_Assignment_.
The lines below that include "bell" are to be found and copied.

_Input data_.

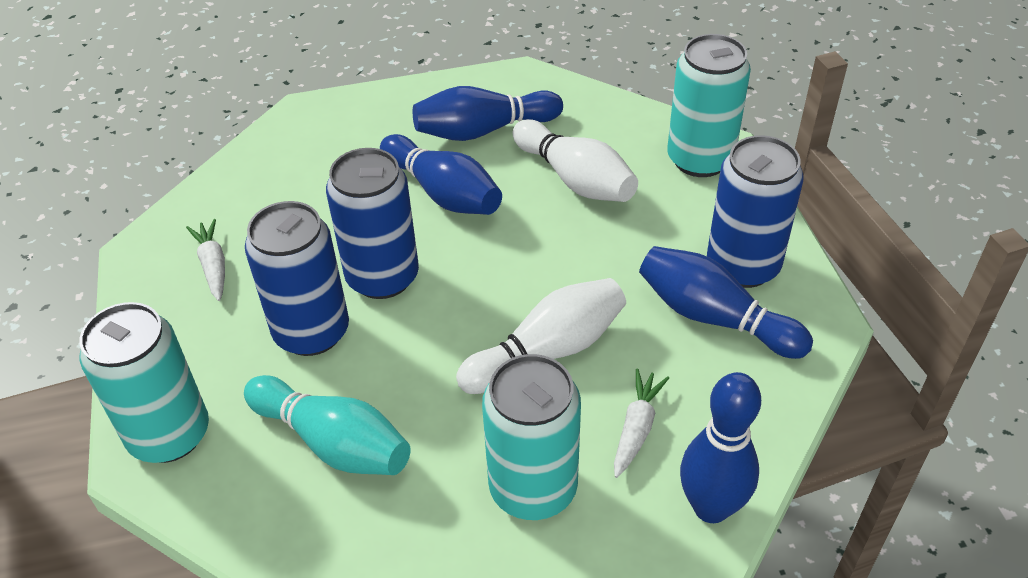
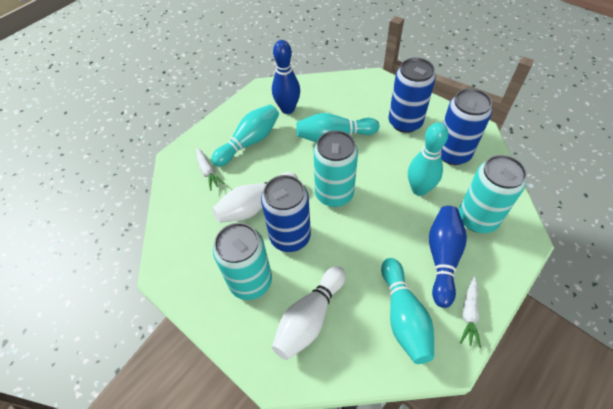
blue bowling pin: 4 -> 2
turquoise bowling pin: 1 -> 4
--
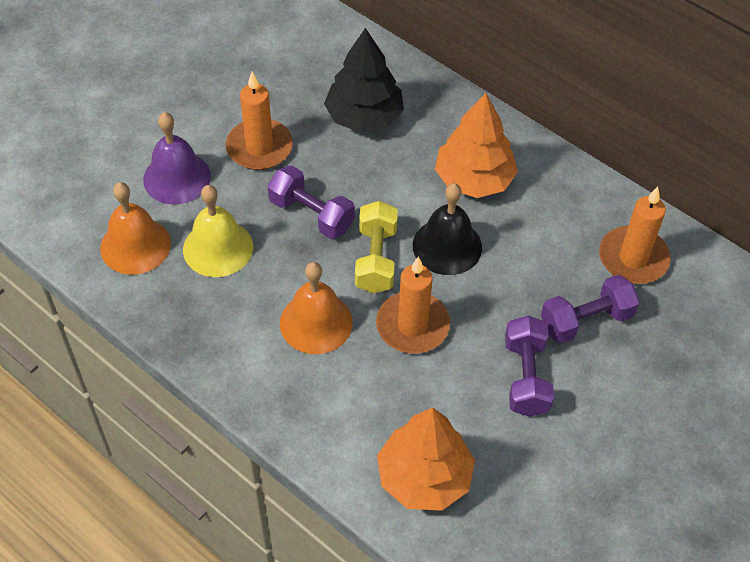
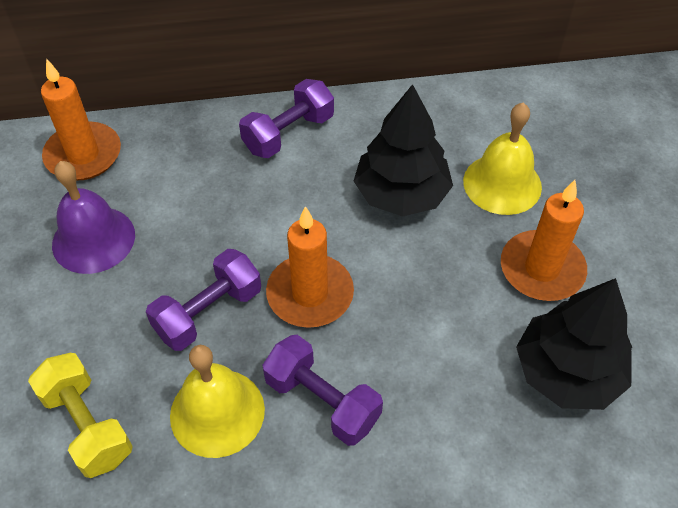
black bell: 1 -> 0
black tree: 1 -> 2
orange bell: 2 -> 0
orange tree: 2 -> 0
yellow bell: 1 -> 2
...
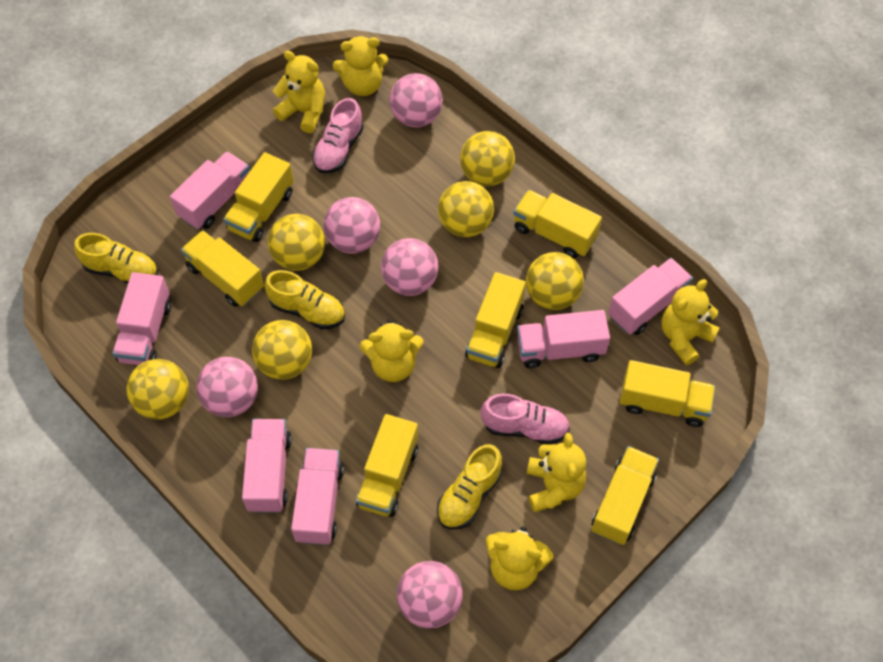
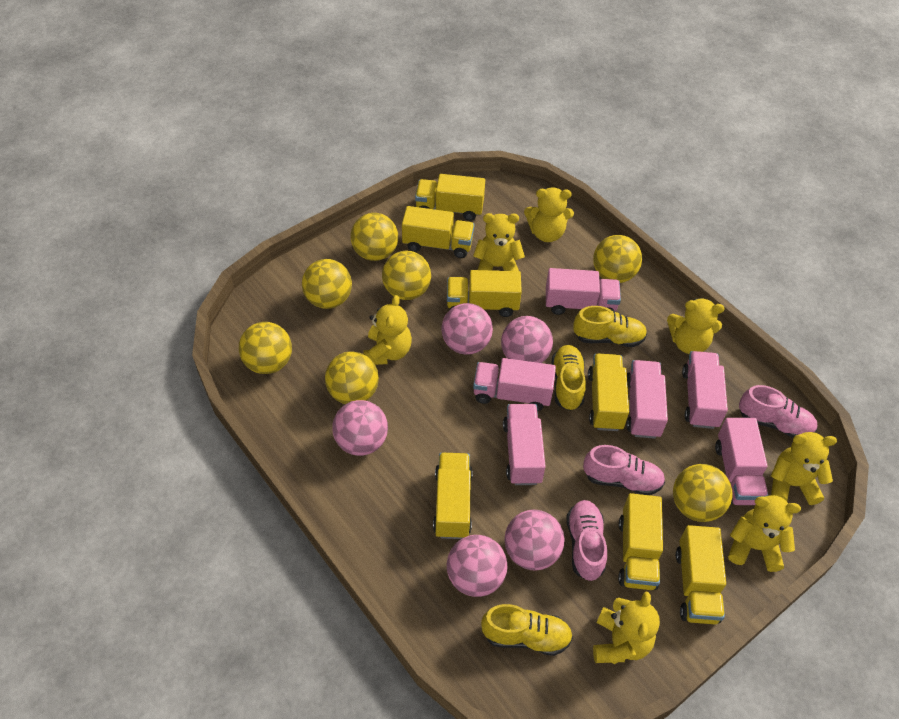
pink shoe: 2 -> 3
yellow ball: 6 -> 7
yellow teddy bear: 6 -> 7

_Answer to this task_.
black bell: 1 -> 0
orange bell: 2 -> 0
yellow bell: 1 -> 2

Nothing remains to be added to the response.